- **Task to complete**: Using the data below, output a verbatim copy of the lines between the one holding "white carrot: 1 -> 3" and the one holding "green teapot: 0 -> 2", inclusive, without any pictures.

- **Data extracts**:
+---+

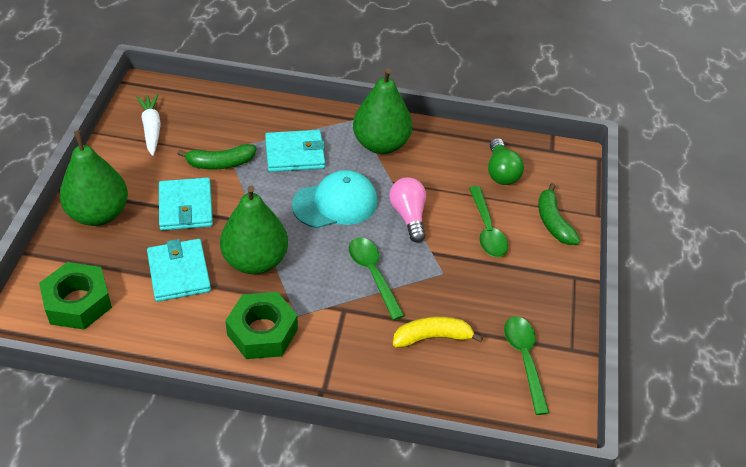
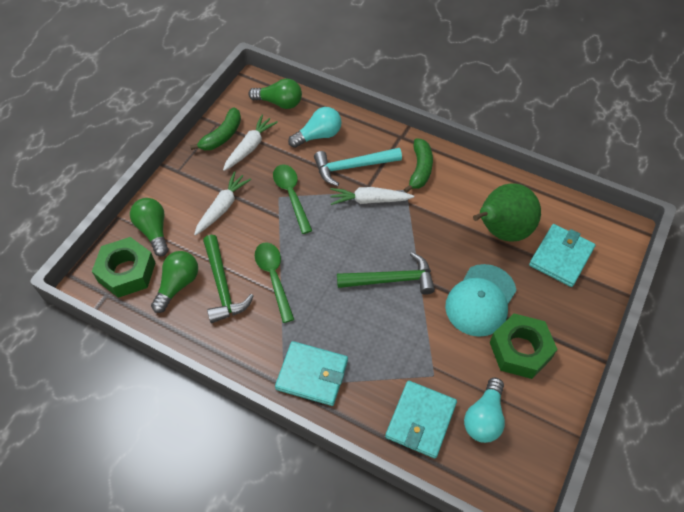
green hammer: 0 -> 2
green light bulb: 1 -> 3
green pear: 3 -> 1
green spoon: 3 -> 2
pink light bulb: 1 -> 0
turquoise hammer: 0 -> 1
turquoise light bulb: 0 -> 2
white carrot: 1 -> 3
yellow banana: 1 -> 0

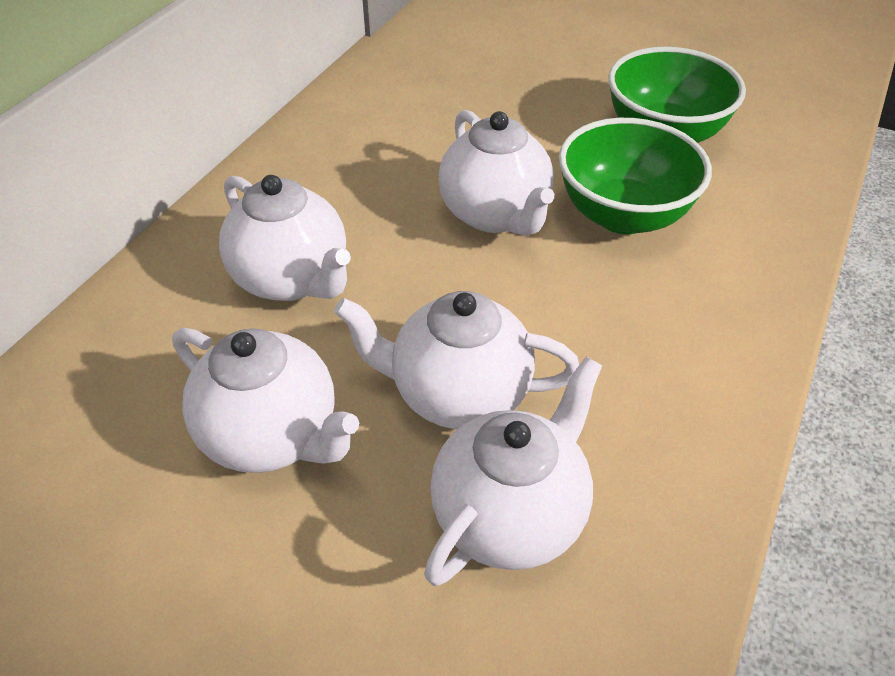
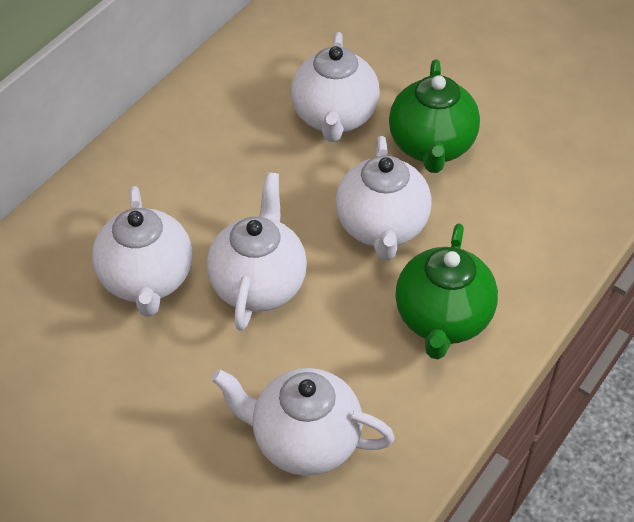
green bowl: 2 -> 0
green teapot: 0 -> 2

+---+

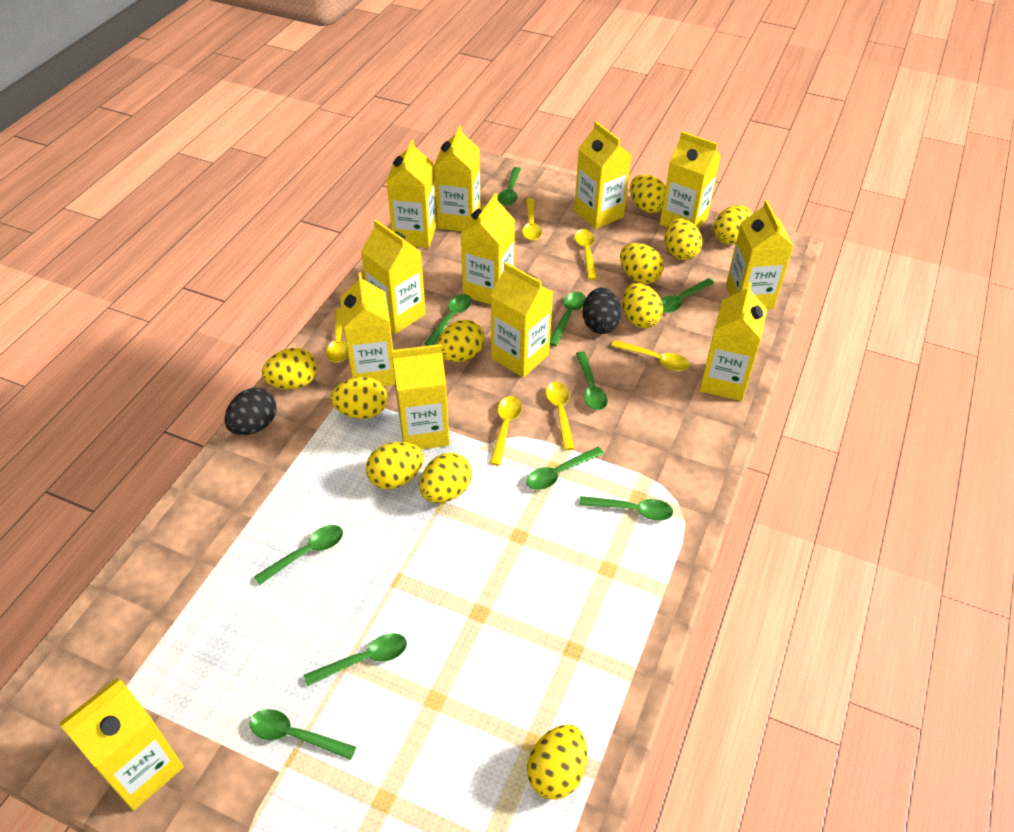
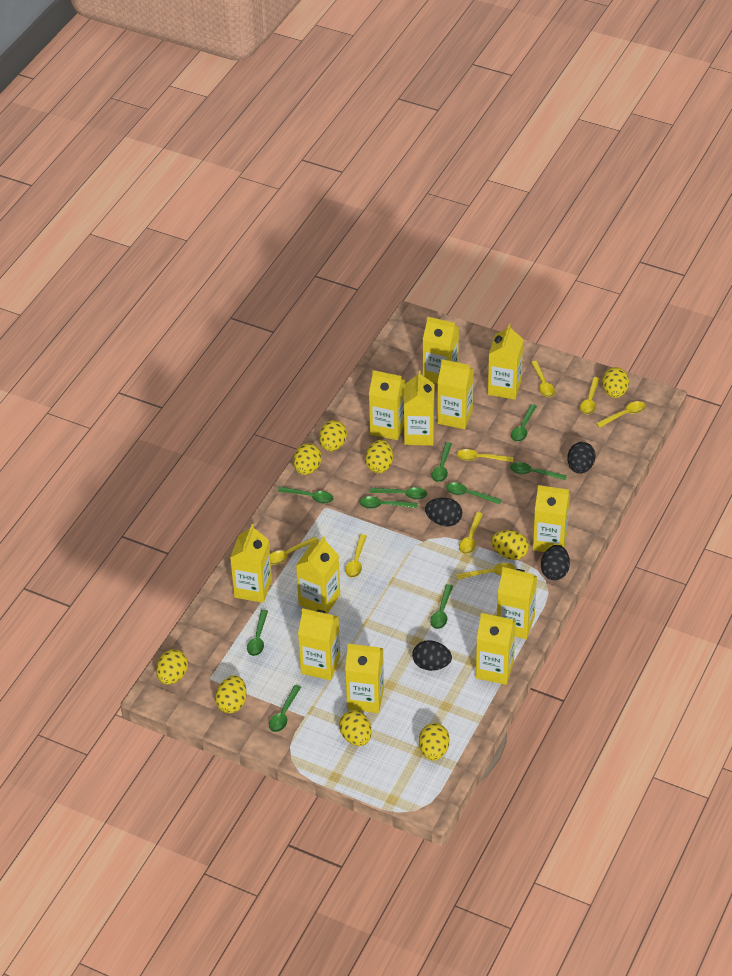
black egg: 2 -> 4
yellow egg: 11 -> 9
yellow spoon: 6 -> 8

+---+

- **Reply to the task**:
white carrot: 1 -> 3
yellow banana: 1 -> 0

green bowl: 2 -> 0
green teapot: 0 -> 2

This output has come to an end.